> Directions
Copy exactly, and only, the lines between the start of the entries below and the line containing "purple rolling pin", both inclusive. Omit pictures.

> Records for processing
***

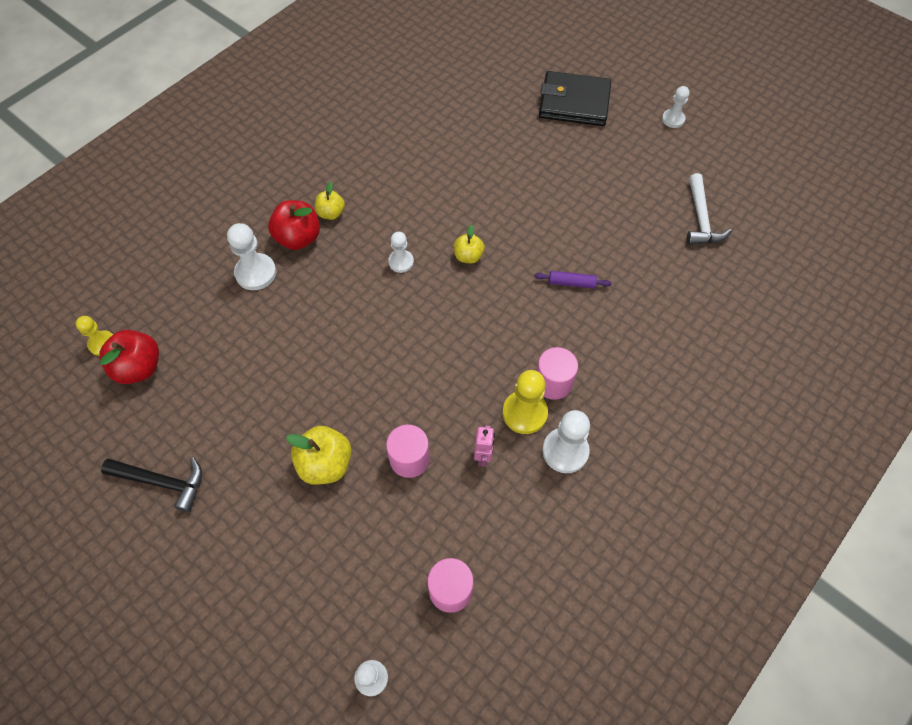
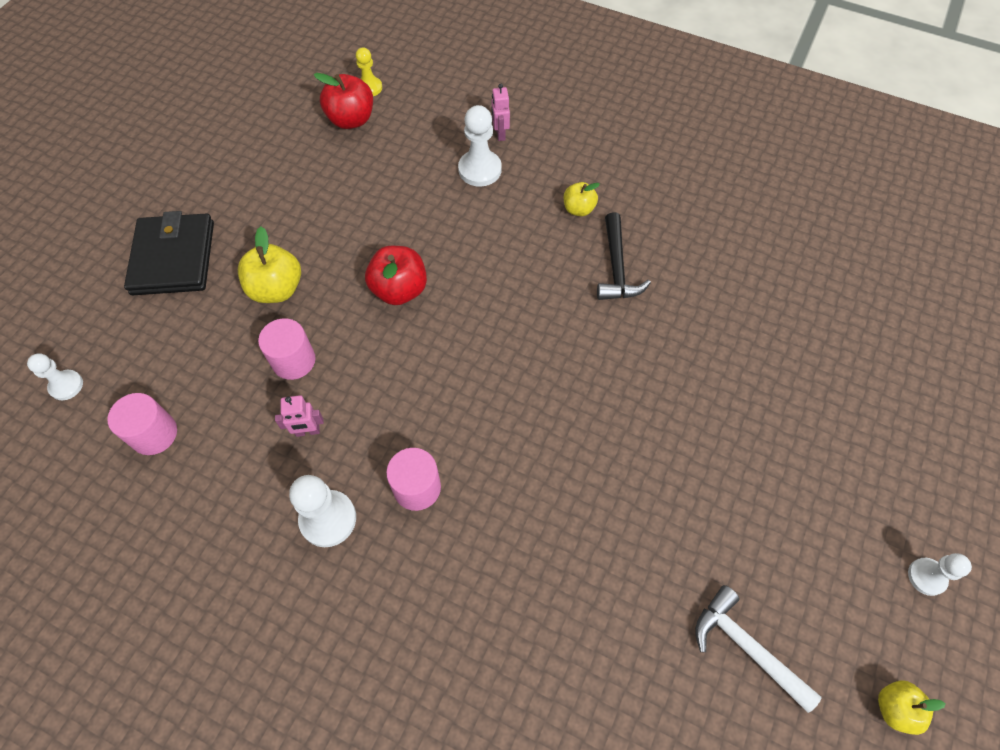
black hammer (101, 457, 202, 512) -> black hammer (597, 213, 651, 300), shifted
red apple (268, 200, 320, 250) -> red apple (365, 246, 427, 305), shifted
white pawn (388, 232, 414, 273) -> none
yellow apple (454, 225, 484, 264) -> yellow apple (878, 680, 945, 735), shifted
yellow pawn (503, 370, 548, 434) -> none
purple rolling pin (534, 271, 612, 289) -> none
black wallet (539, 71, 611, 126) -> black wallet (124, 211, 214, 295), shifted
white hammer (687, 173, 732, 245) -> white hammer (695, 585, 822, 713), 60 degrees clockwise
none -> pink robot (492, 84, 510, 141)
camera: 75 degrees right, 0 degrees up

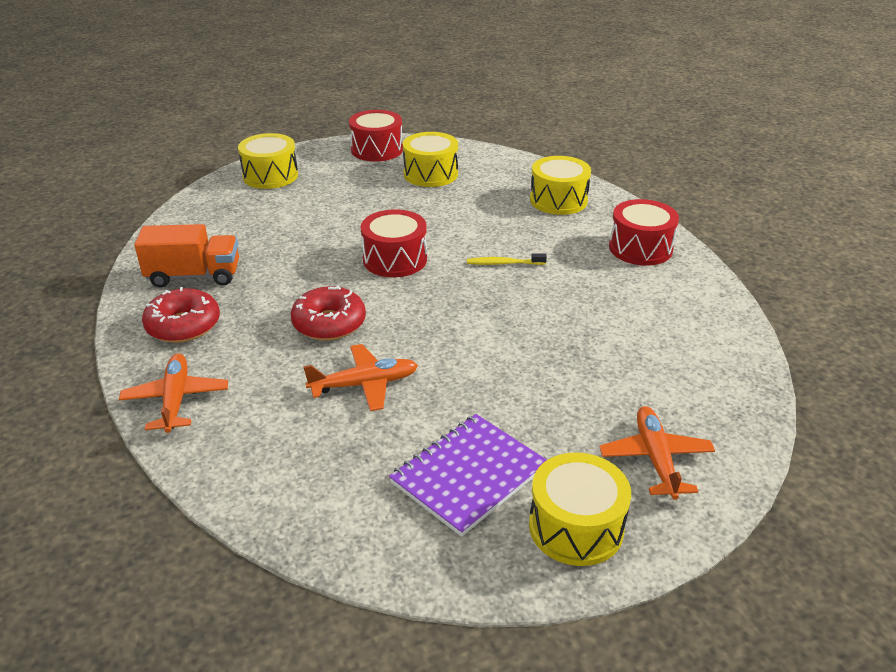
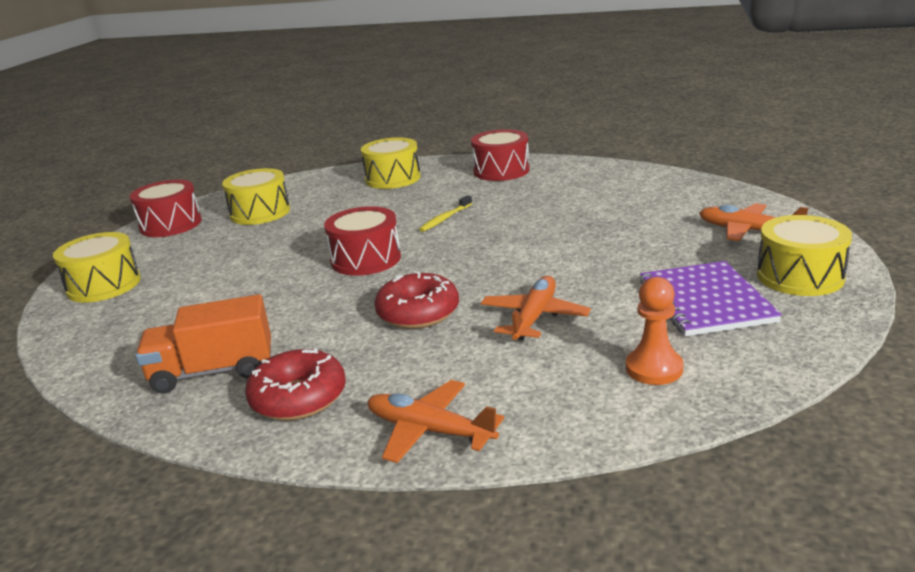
orange truck (134, 224, 239, 288) -> orange truck (136, 294, 271, 394), 135 degrees counterclockwise
none -> orange pawn (626, 277, 684, 385)
camera: 50 degrees left, 10 degrees down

***

> Expected answer
black hammer (101, 457, 202, 512) -> black hammer (597, 213, 651, 300), shifted
red apple (268, 200, 320, 250) -> red apple (365, 246, 427, 305), shifted
white pawn (388, 232, 414, 273) -> none
yellow apple (454, 225, 484, 264) -> yellow apple (878, 680, 945, 735), shifted
yellow pawn (503, 370, 548, 434) -> none
purple rolling pin (534, 271, 612, 289) -> none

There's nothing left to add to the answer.